[The records Boundary: Start]
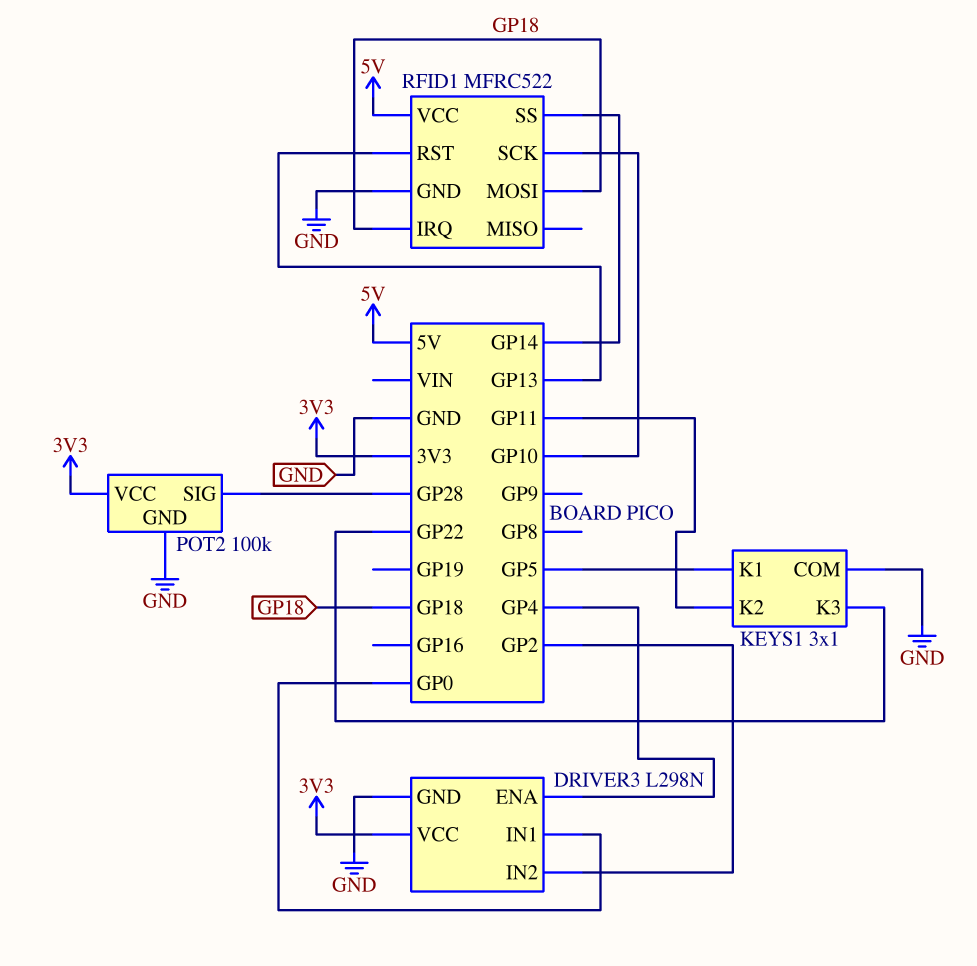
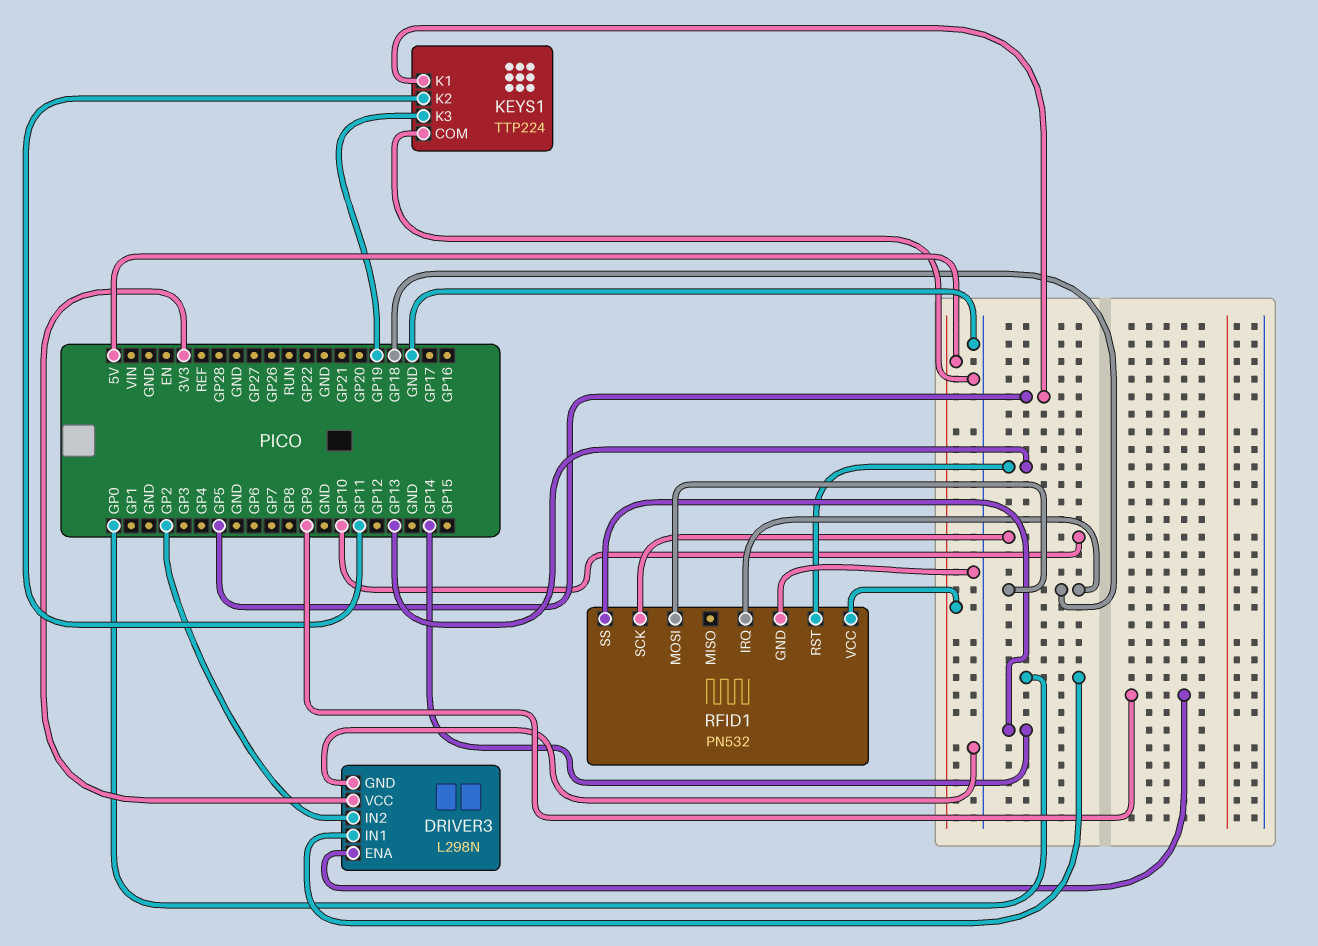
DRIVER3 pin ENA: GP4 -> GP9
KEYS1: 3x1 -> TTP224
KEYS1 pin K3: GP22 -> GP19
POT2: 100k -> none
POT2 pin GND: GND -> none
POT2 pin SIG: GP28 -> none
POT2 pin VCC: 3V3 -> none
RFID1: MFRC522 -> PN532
[The records Boundary: End]
[The records Boundary: Start]
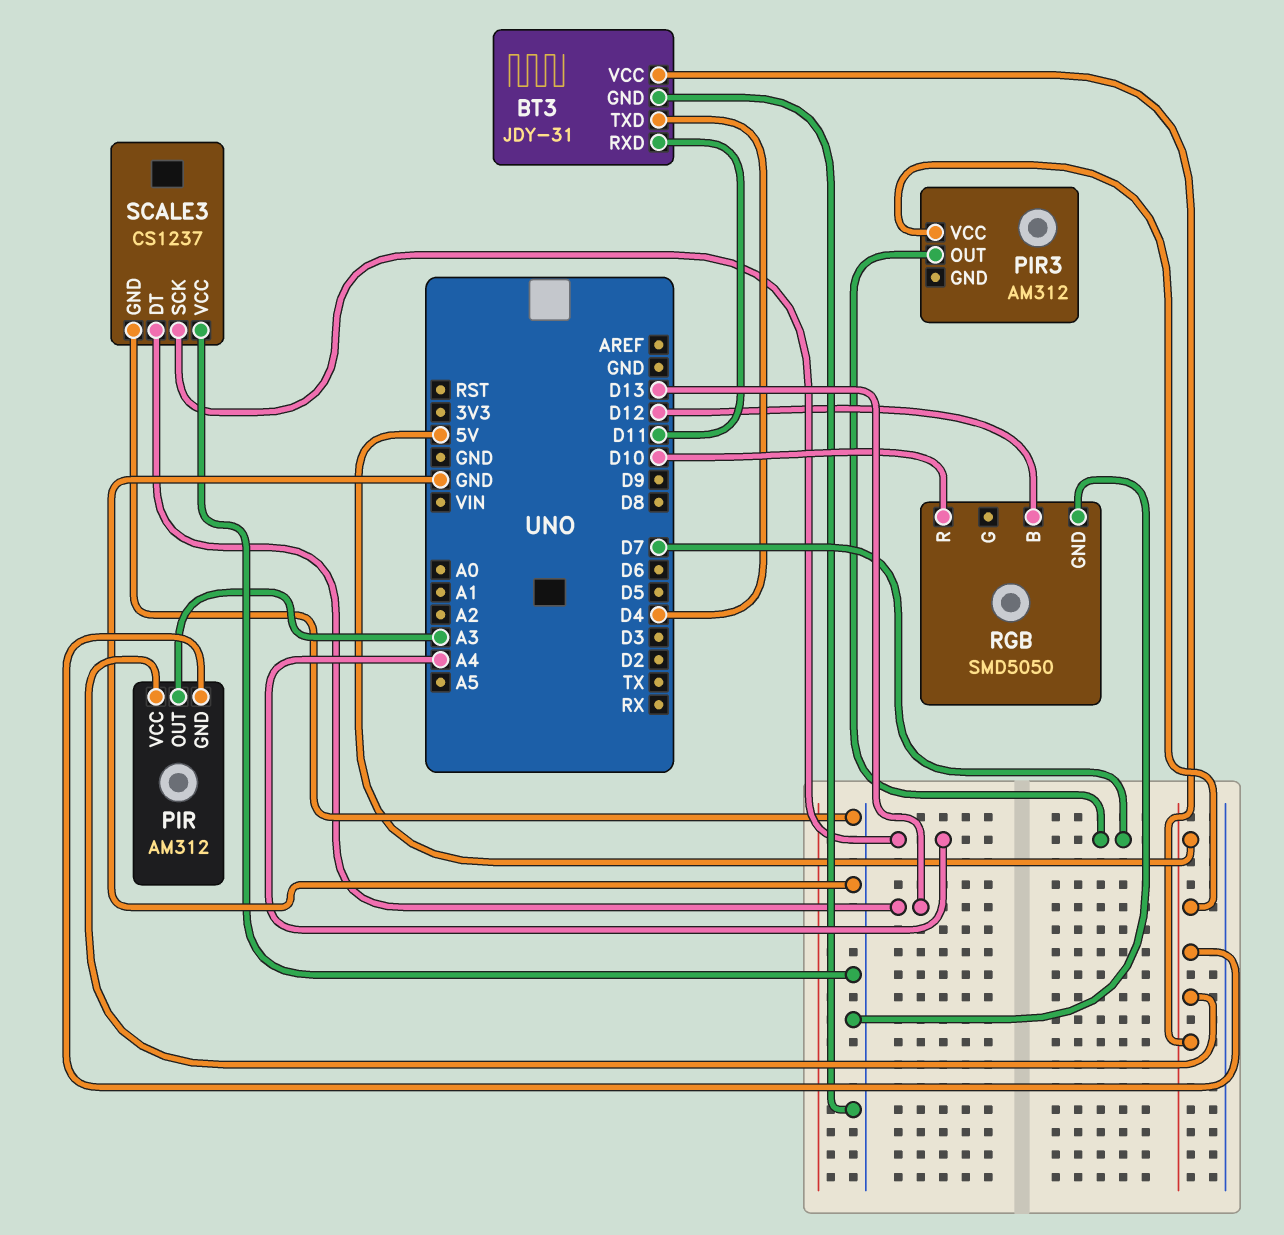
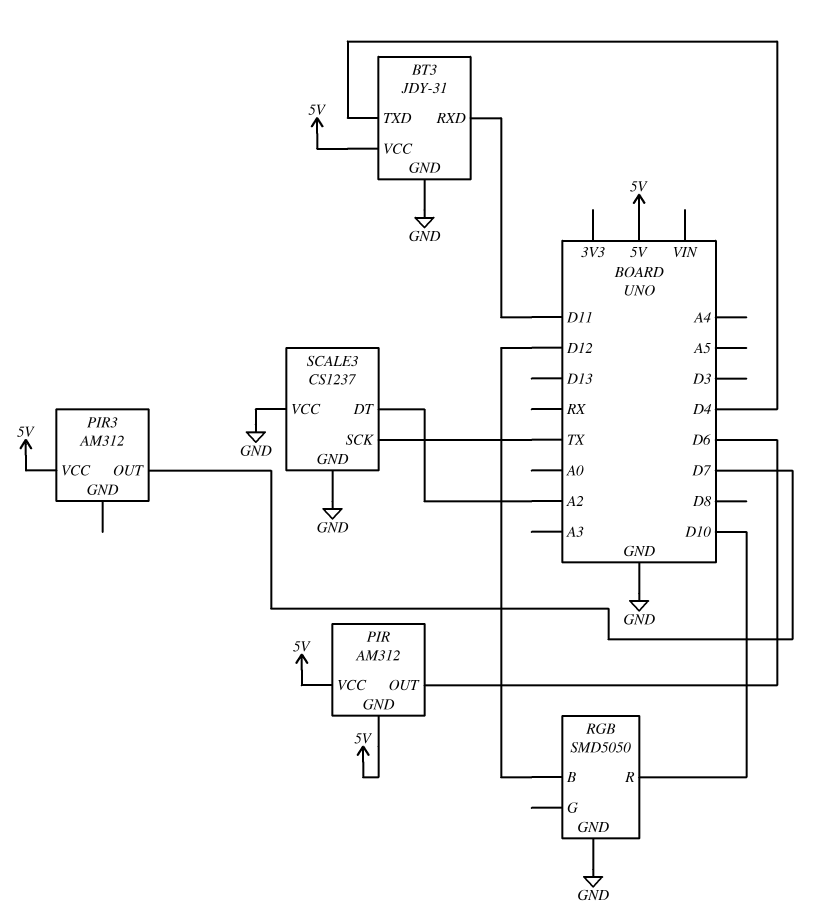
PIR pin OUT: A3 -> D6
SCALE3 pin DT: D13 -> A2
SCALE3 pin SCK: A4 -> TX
[The records Boundary: End]
**What is being asked:**
Print, without alteration, only the lines above between the one holding "DRIVER3 pin ENA: GP4 -> GP9" and the one holding "RFID1: MFRC522 -> PN532", inclusive.

**Finished exercise:**
DRIVER3 pin ENA: GP4 -> GP9
KEYS1: 3x1 -> TTP224
KEYS1 pin K3: GP22 -> GP19
POT2: 100k -> none
POT2 pin GND: GND -> none
POT2 pin SIG: GP28 -> none
POT2 pin VCC: 3V3 -> none
RFID1: MFRC522 -> PN532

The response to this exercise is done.